Records for the task
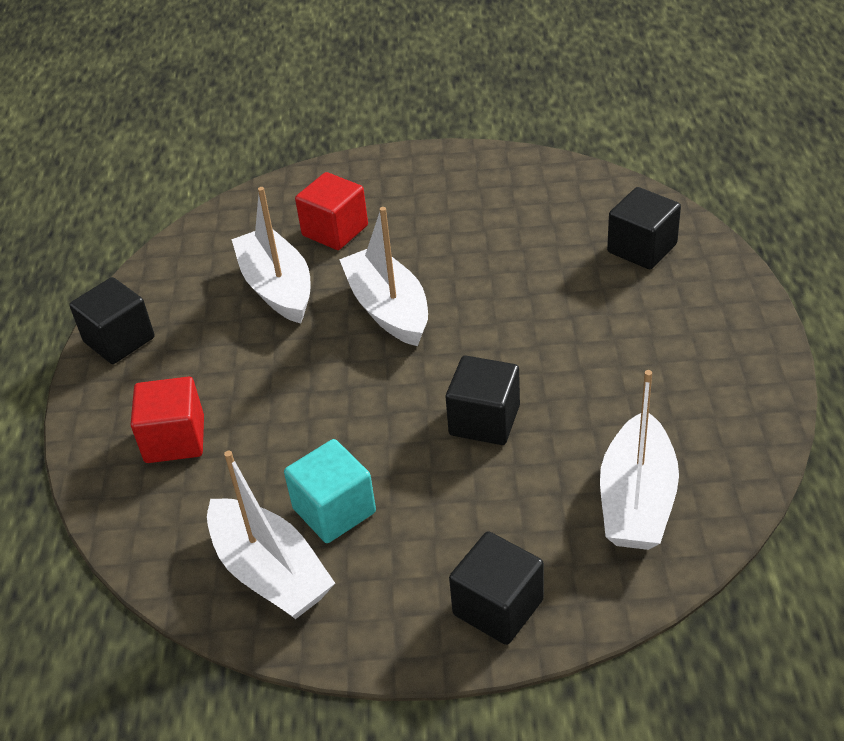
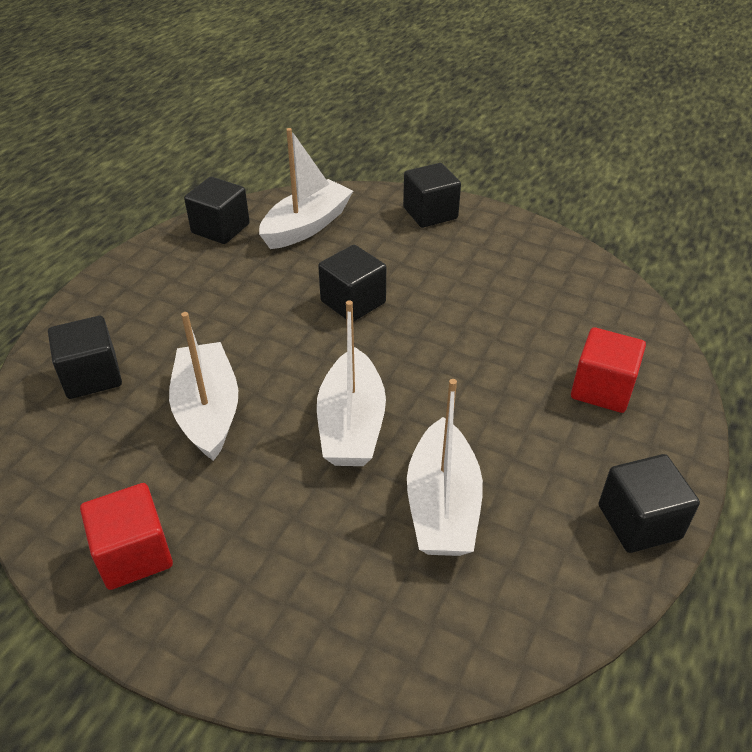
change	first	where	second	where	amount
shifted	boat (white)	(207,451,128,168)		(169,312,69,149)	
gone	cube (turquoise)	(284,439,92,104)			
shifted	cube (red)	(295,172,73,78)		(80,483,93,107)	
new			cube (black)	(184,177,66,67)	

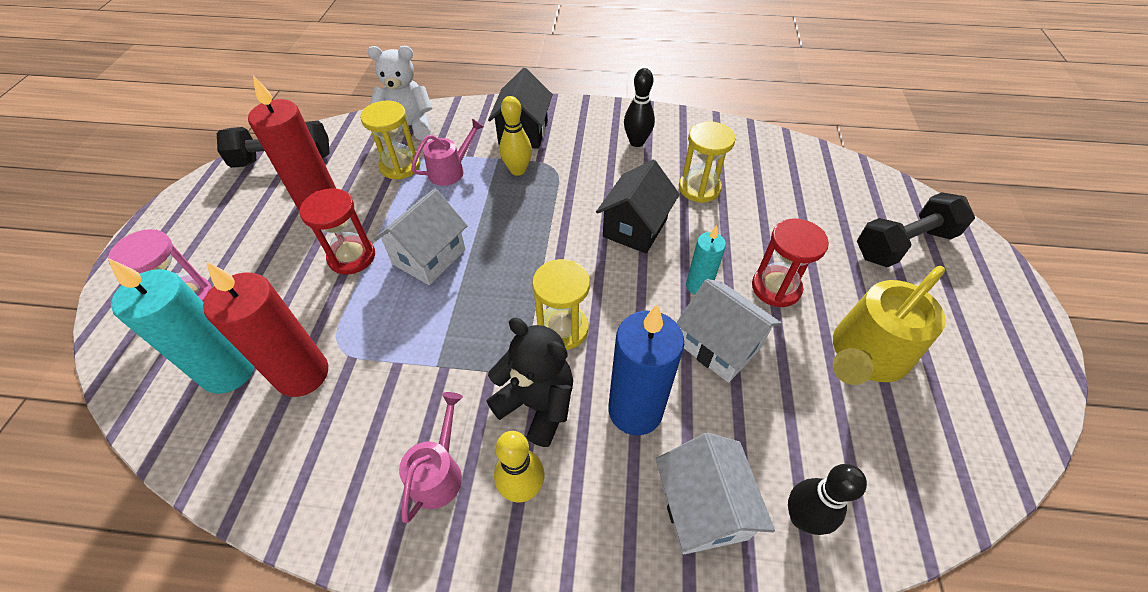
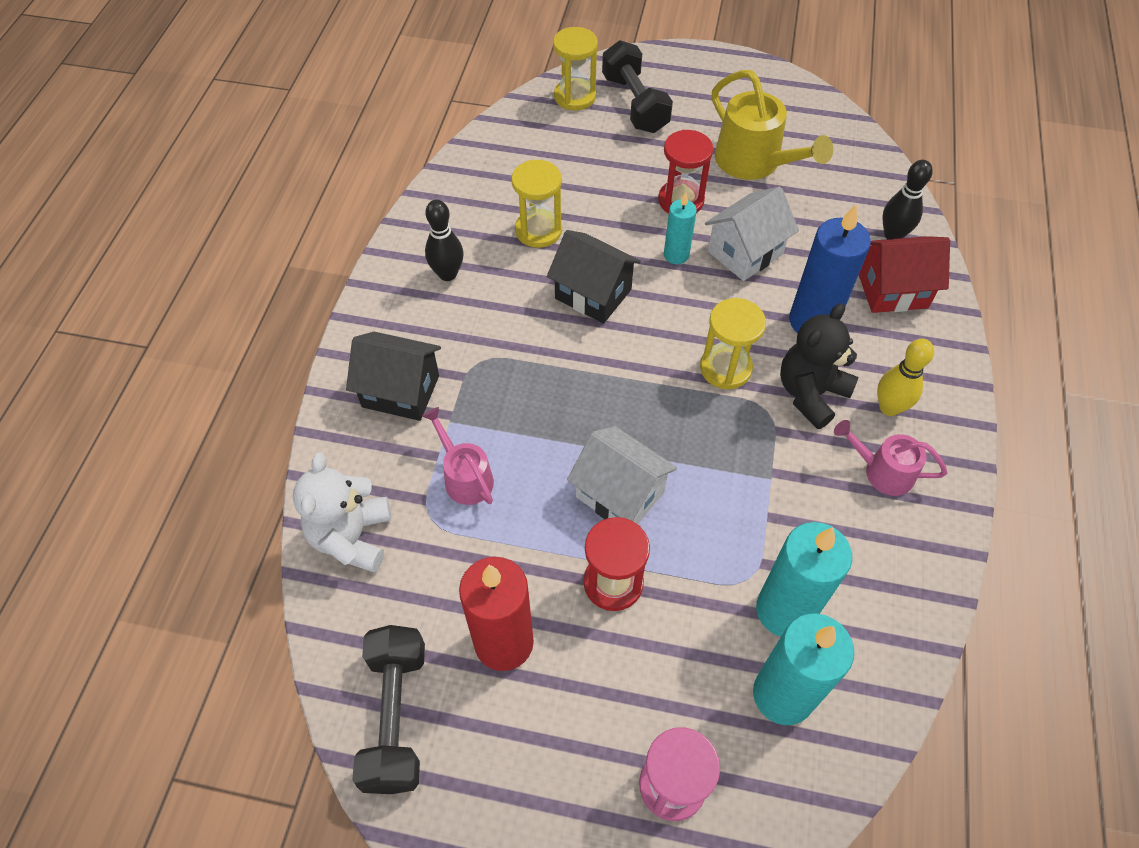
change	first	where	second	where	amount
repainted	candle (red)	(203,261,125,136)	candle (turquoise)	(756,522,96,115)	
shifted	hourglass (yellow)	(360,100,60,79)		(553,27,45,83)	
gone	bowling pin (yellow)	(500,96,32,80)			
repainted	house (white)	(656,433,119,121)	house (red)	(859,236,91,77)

Task directions
Exact copy, no pictures: return the entries word for word.

Output of the exercise
change	first	where	second	where	amount
shifted	boat (white)	(207,451,128,168)		(169,312,69,149)	
gone	cube (turquoise)	(284,439,92,104)			
shifted	cube (red)	(295,172,73,78)		(80,483,93,107)	
new			cube (black)	(184,177,66,67)	

change	first	where	second	where	amount
repainted	candle (red)	(203,261,125,136)	candle (turquoise)	(756,522,96,115)	
shifted	hourglass (yellow)	(360,100,60,79)		(553,27,45,83)	
gone	bowling pin (yellow)	(500,96,32,80)			
repainted	house (white)	(656,433,119,121)	house (red)	(859,236,91,77)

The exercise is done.